╔══

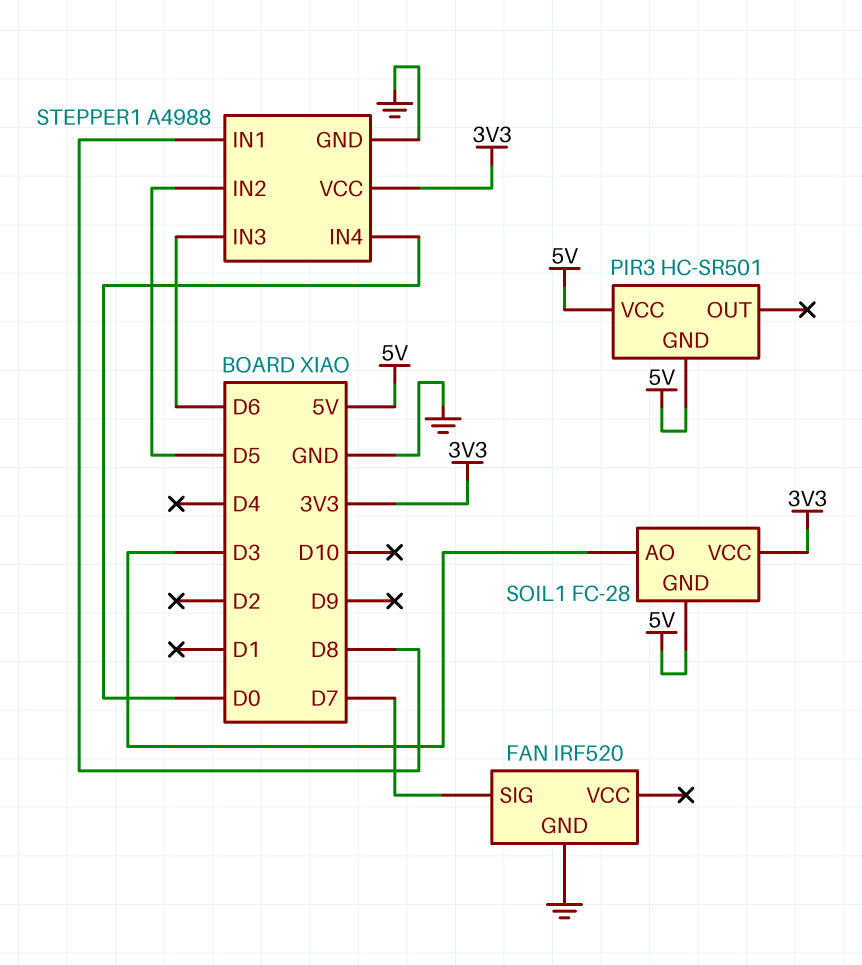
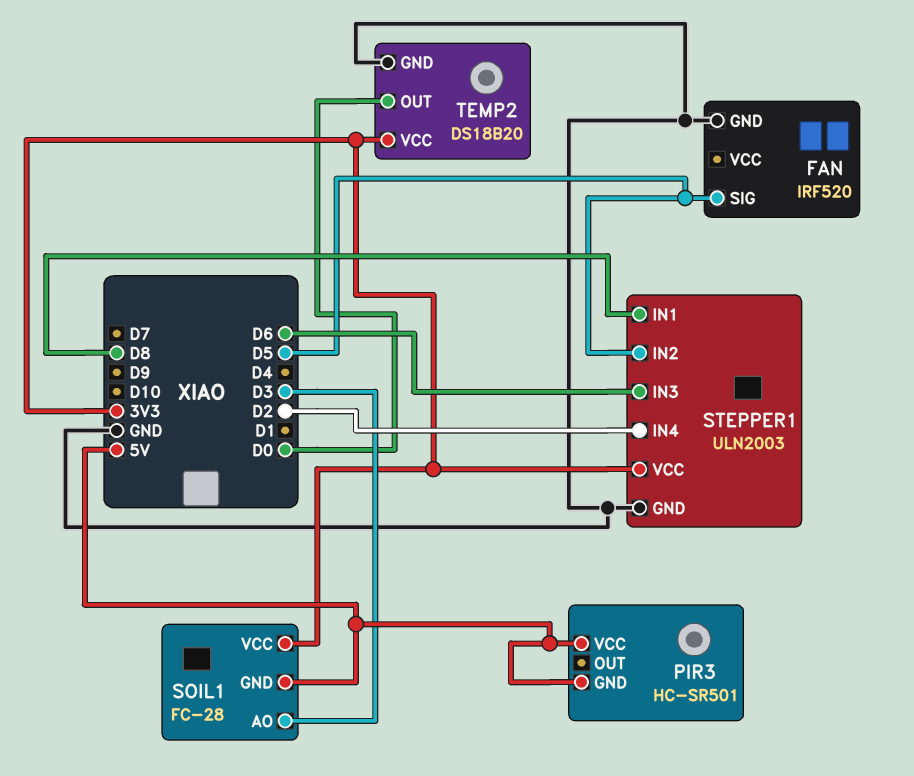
FAN pin SIG: D7 -> D5
STEPPER1: A4988 -> ULN2003
STEPPER1 pin IN4: D0 -> D2
TEMP2: none -> DS18B20
TEMP2 pin GND: none -> GND
TEMP2 pin OUT: none -> D0
TEMP2 pin VCC: none -> 3V3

╚══

**YOUR GOAL:**
Set down nothing but the lines from the one with "STEPPER1: A4988 -> ULN2003" through the end of the records, keeping each line exactly as written and including both ends.

**OUTPUT OF THE TASK:**
STEPPER1: A4988 -> ULN2003
STEPPER1 pin IN4: D0 -> D2
TEMP2: none -> DS18B20
TEMP2 pin GND: none -> GND
TEMP2 pin OUT: none -> D0
TEMP2 pin VCC: none -> 3V3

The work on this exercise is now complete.